* **ACTIVITY**:
Would you please return the lines of the entries below starting at the line that has "R1: none -> 6.8k (DGND, SEL0)" and ending at the line that has "S202: button (GND, W11) -> button (GND, W6)", both included, exactly as they are?

(Difference listings)
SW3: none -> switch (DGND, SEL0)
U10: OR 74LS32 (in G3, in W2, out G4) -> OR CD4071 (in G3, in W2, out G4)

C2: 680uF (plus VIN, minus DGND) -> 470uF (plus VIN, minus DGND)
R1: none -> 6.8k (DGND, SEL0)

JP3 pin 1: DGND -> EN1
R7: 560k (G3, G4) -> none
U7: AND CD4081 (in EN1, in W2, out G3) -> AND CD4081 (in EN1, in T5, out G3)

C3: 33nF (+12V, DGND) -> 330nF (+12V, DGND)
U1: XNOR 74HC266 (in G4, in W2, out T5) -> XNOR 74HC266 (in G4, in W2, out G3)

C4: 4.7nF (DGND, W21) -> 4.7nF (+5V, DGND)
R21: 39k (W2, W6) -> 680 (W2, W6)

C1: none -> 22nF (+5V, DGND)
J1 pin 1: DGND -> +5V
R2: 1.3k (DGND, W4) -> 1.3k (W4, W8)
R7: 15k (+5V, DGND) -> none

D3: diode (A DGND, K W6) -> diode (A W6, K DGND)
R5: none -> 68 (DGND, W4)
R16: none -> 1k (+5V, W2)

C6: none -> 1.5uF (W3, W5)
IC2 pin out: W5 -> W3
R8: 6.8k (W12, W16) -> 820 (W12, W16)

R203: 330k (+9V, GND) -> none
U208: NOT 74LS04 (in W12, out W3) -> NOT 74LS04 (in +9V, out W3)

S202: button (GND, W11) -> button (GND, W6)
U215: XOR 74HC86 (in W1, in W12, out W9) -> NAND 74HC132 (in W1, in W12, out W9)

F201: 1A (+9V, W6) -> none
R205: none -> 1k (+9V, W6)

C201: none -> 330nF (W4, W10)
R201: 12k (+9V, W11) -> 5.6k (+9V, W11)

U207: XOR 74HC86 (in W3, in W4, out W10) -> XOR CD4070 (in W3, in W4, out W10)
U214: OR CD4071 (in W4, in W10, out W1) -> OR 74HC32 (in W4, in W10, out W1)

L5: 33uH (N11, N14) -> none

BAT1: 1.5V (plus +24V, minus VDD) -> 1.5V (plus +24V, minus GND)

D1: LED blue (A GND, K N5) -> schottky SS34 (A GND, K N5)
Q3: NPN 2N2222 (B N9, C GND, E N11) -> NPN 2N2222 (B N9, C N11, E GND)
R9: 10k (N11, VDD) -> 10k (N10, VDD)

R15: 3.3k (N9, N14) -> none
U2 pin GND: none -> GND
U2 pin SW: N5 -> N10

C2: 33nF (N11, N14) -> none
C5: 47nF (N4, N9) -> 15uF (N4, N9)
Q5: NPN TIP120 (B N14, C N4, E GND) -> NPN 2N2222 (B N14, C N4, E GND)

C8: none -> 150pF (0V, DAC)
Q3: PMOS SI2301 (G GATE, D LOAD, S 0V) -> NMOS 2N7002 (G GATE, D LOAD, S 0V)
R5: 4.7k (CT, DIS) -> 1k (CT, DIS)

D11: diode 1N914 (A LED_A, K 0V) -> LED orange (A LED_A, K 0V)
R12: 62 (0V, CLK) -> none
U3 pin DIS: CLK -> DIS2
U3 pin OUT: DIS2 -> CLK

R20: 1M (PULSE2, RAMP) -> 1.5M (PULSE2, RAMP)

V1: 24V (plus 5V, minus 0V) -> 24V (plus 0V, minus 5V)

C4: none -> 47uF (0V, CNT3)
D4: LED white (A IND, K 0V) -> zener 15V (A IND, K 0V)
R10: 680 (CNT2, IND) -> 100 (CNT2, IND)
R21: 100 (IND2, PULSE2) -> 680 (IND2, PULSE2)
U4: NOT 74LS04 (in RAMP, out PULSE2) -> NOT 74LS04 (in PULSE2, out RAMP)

* **RESULT BELOW**:
R1: none -> 6.8k (DGND, SEL0)

JP3 pin 1: DGND -> EN1
R7: 560k (G3, G4) -> none
U7: AND CD4081 (in EN1, in W2, out G3) -> AND CD4081 (in EN1, in T5, out G3)

C3: 33nF (+12V, DGND) -> 330nF (+12V, DGND)
U1: XNOR 74HC266 (in G4, in W2, out T5) -> XNOR 74HC266 (in G4, in W2, out G3)

C4: 4.7nF (DGND, W21) -> 4.7nF (+5V, DGND)
R21: 39k (W2, W6) -> 680 (W2, W6)

C1: none -> 22nF (+5V, DGND)
J1 pin 1: DGND -> +5V
R2: 1.3k (DGND, W4) -> 1.3k (W4, W8)
R7: 15k (+5V, DGND) -> none

D3: diode (A DGND, K W6) -> diode (A W6, K DGND)
R5: none -> 68 (DGND, W4)
R16: none -> 1k (+5V, W2)

C6: none -> 1.5uF (W3, W5)
IC2 pin out: W5 -> W3
R8: 6.8k (W12, W16) -> 820 (W12, W16)

R203: 330k (+9V, GND) -> none
U208: NOT 74LS04 (in W12, out W3) -> NOT 74LS04 (in +9V, out W3)

S202: button (GND, W11) -> button (GND, W6)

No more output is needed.